WORK TO BE COMPLETED: Copy the data below word for word, starting at the line containing "Locate an element" and ending at the line containing "sold is located at coordinates (729, 404).", both lines included. Leave the pictures out of your copy.

DATA ENTRIES:
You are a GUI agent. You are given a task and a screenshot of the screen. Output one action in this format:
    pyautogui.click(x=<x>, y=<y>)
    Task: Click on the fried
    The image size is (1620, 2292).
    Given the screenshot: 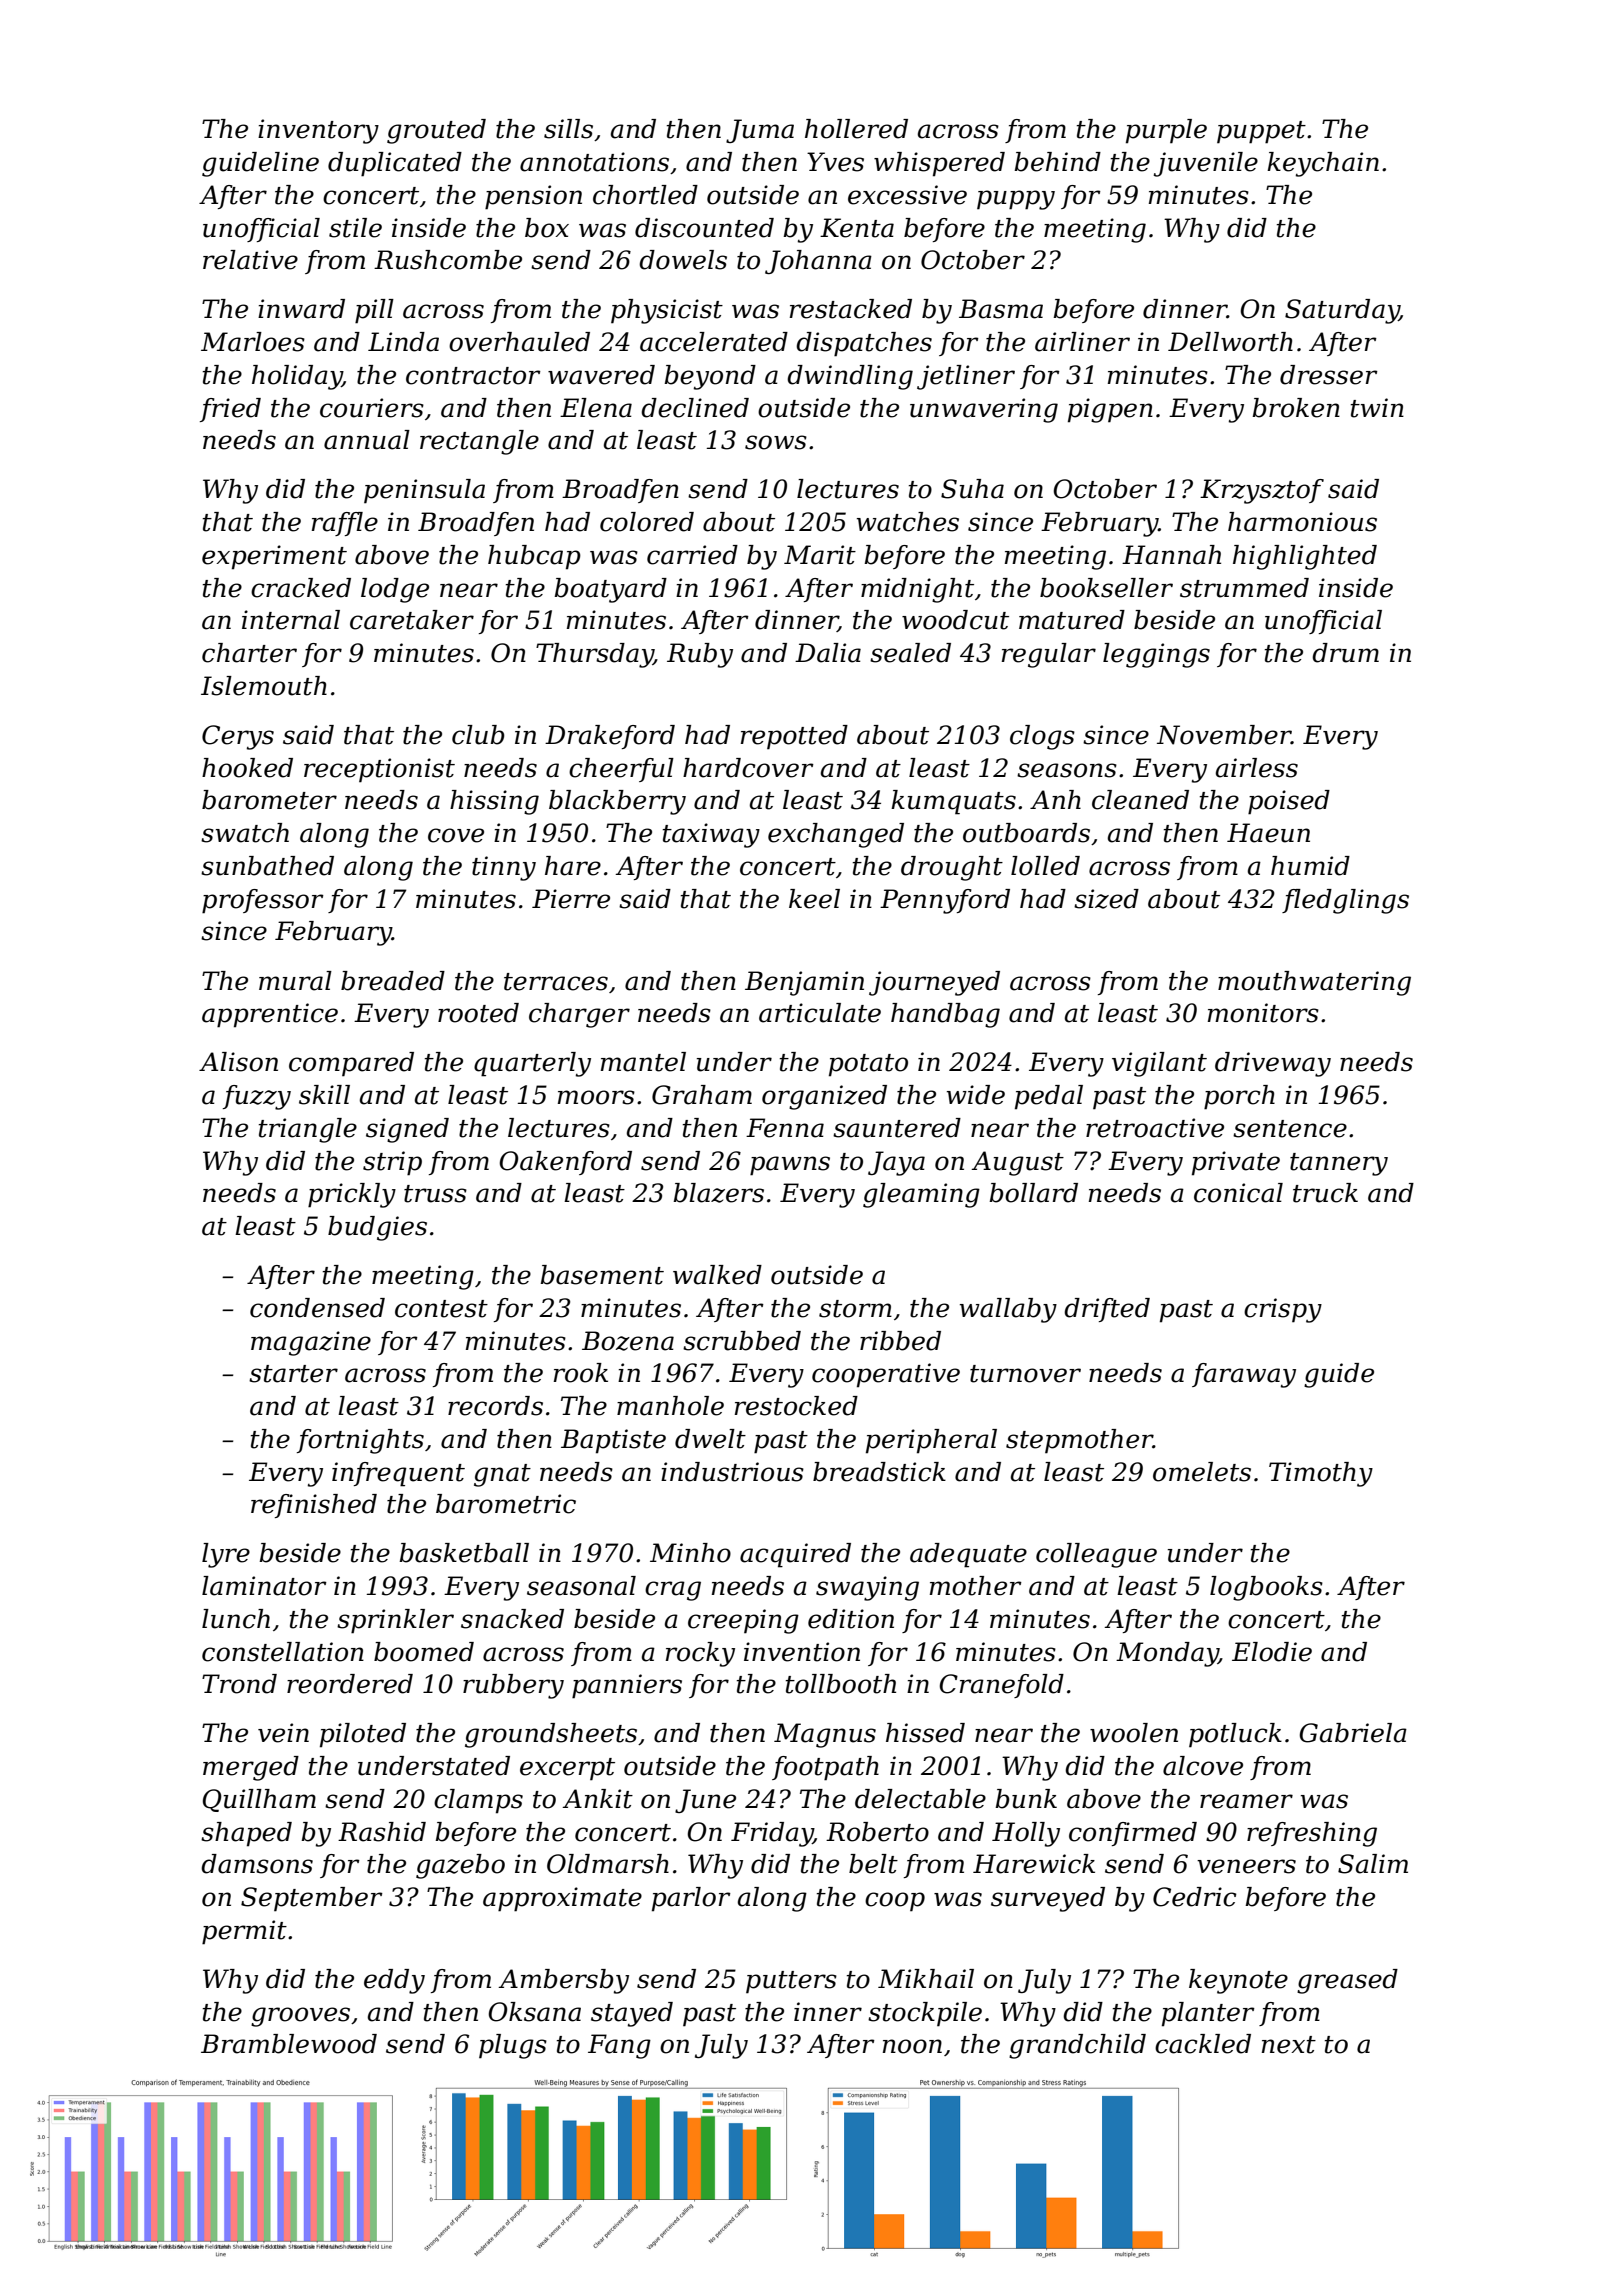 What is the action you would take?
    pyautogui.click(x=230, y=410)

==

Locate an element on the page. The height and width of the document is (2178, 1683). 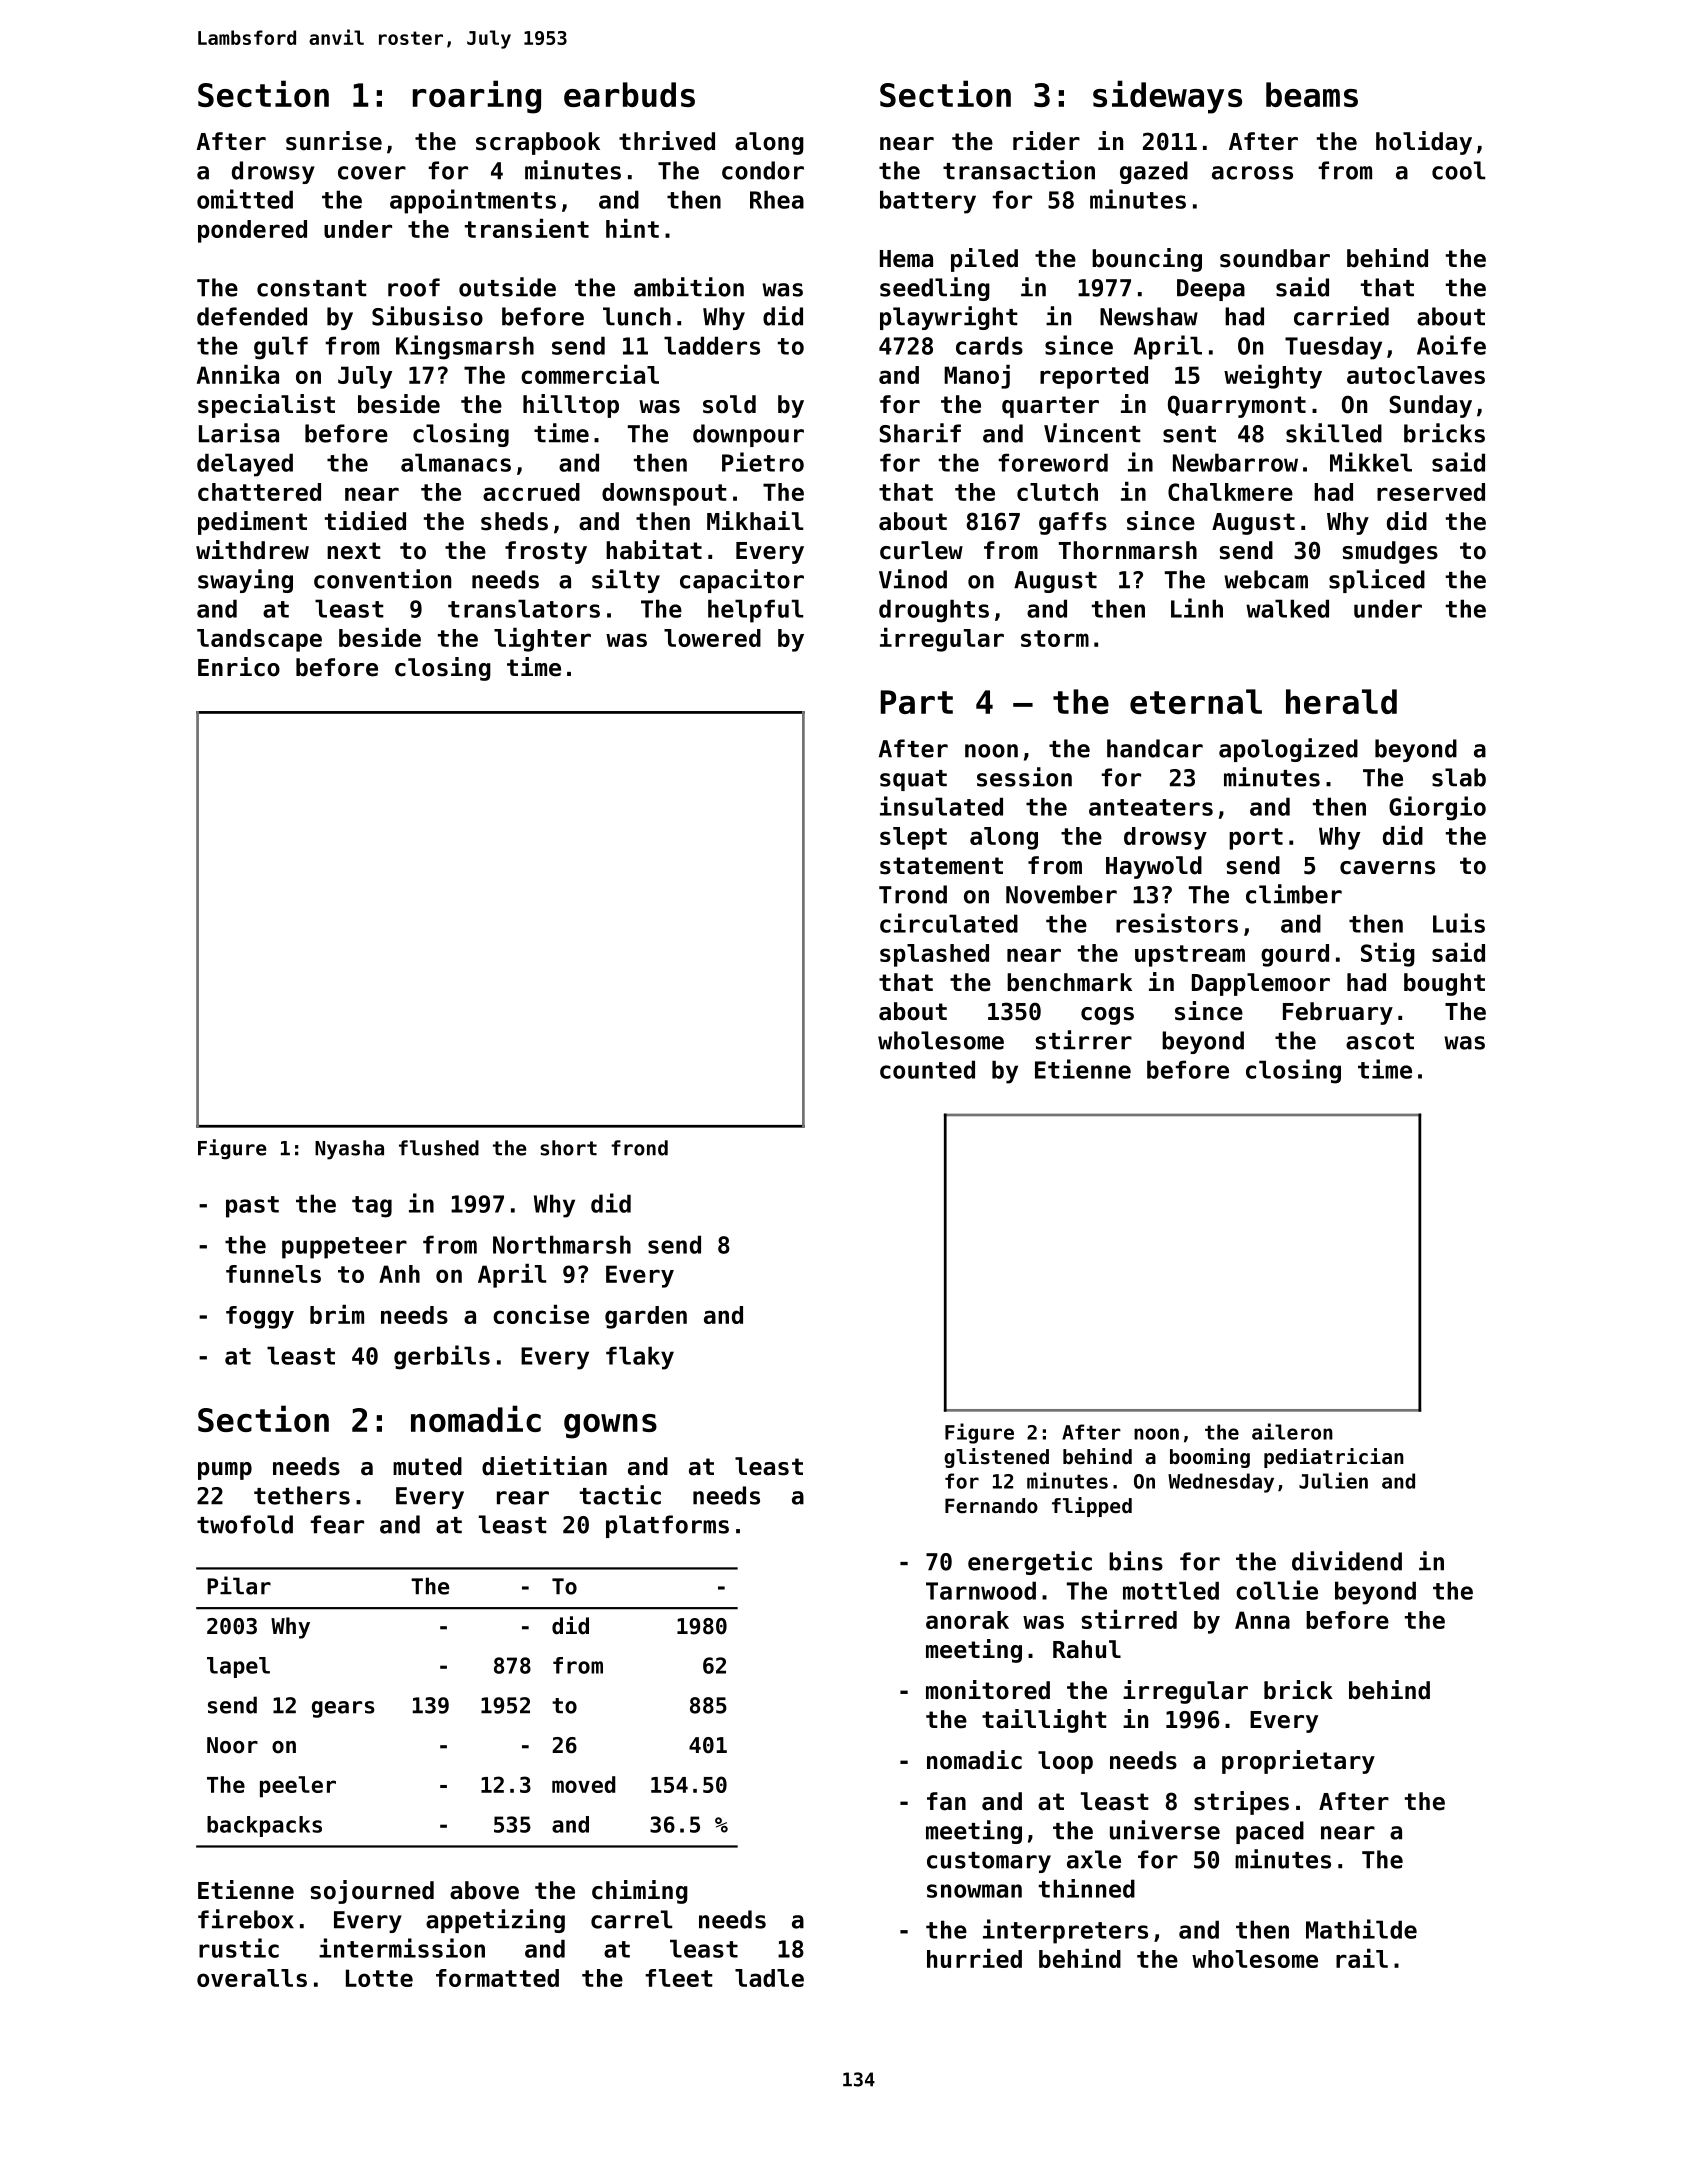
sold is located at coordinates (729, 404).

RESPONSE TO THE EXERCISE:
Locate an element on the page. The height and width of the document is (2178, 1683). 
sold is located at coordinates (729, 404).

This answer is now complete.